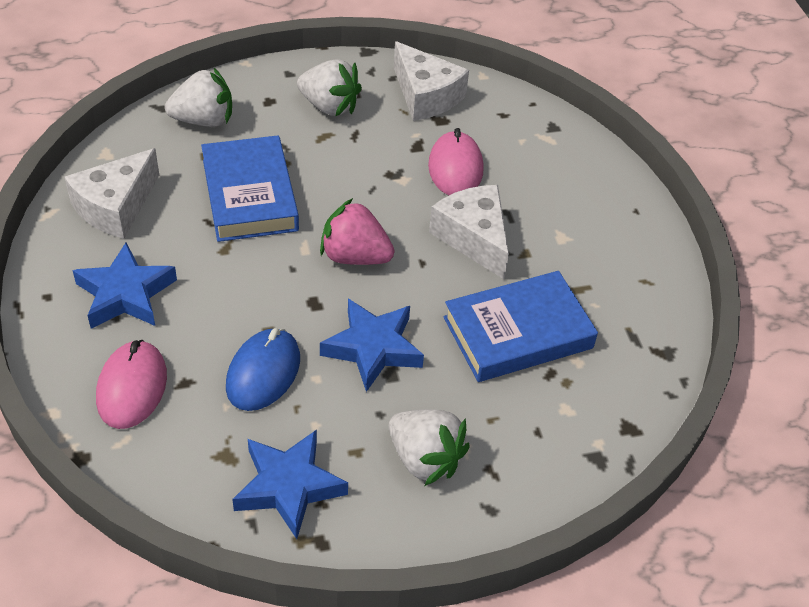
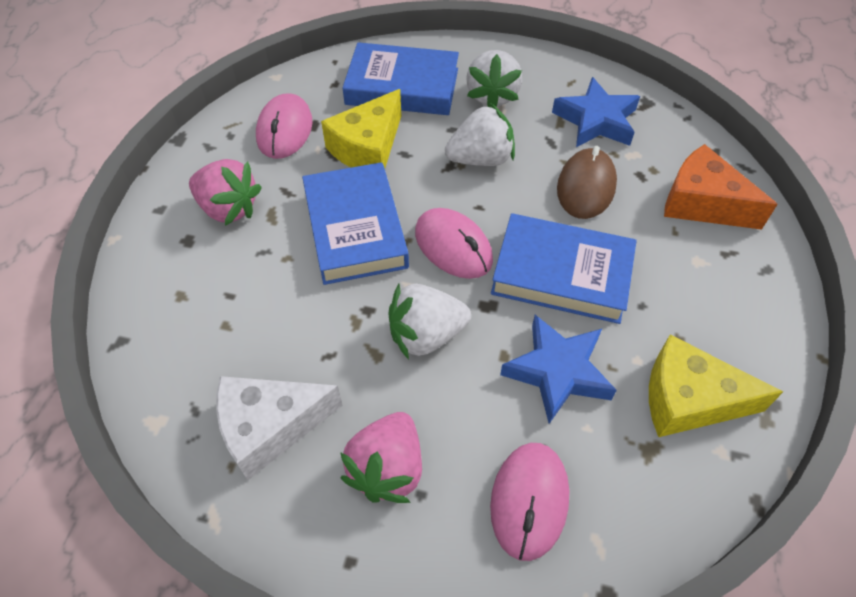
blue book: 2 -> 3
blue mouse: 1 -> 0
blue star: 3 -> 2
brown mouse: 0 -> 1
orange cheese: 0 -> 1
pink mouse: 2 -> 3
pink strawberry: 1 -> 2
white cheese: 3 -> 1
yellow cheese: 0 -> 2

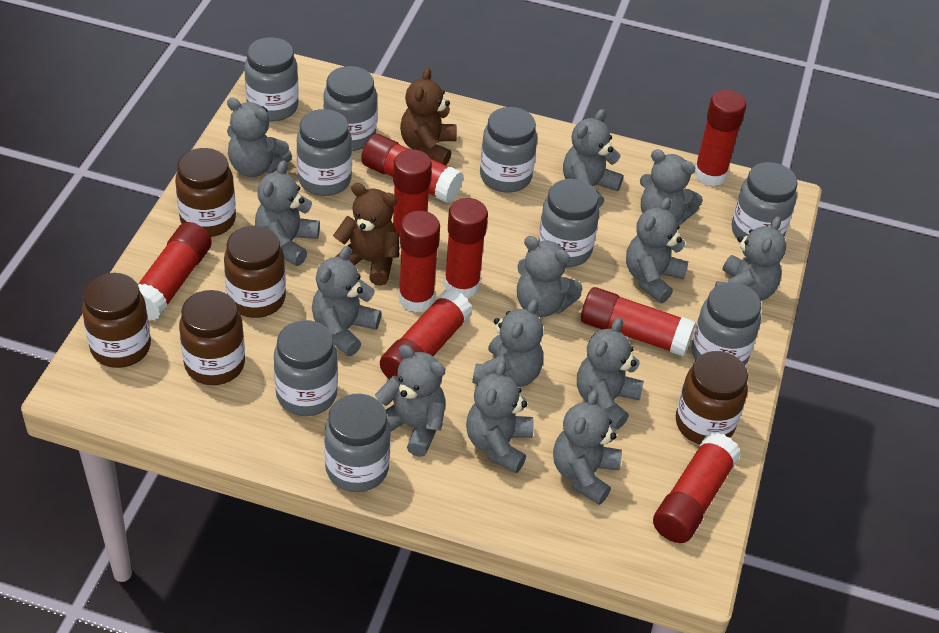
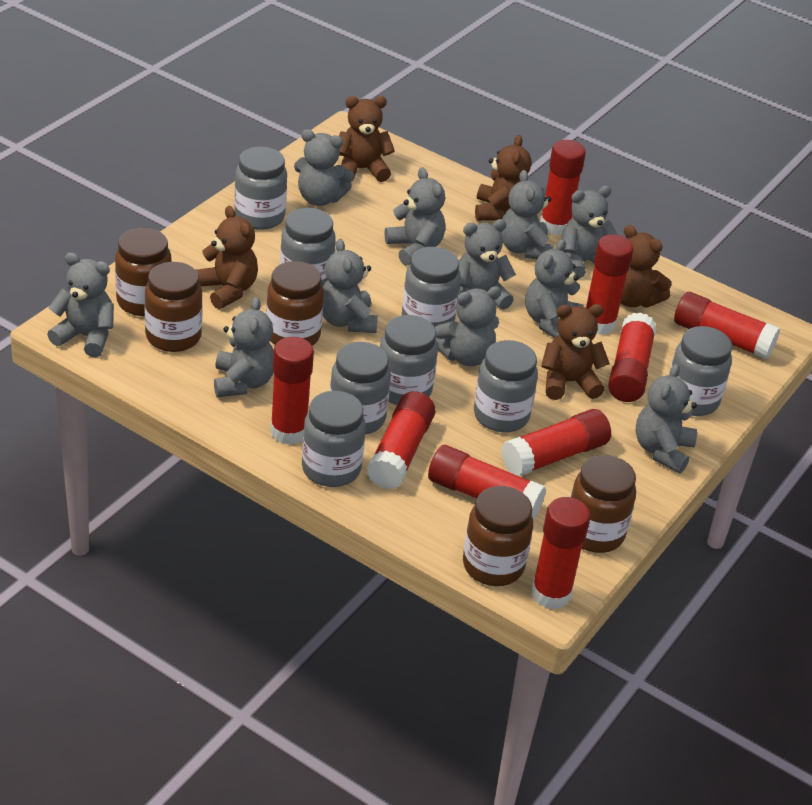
brown teddy bear: 2 -> 5
grey jar: 9 -> 8
grey teddy bear: 13 -> 11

------------------------------

> _Problem description_
Lines containing the word "blue" are to be located in the entries and copied.

> _Reply_
blue book: 2 -> 3
blue mouse: 1 -> 0
blue star: 3 -> 2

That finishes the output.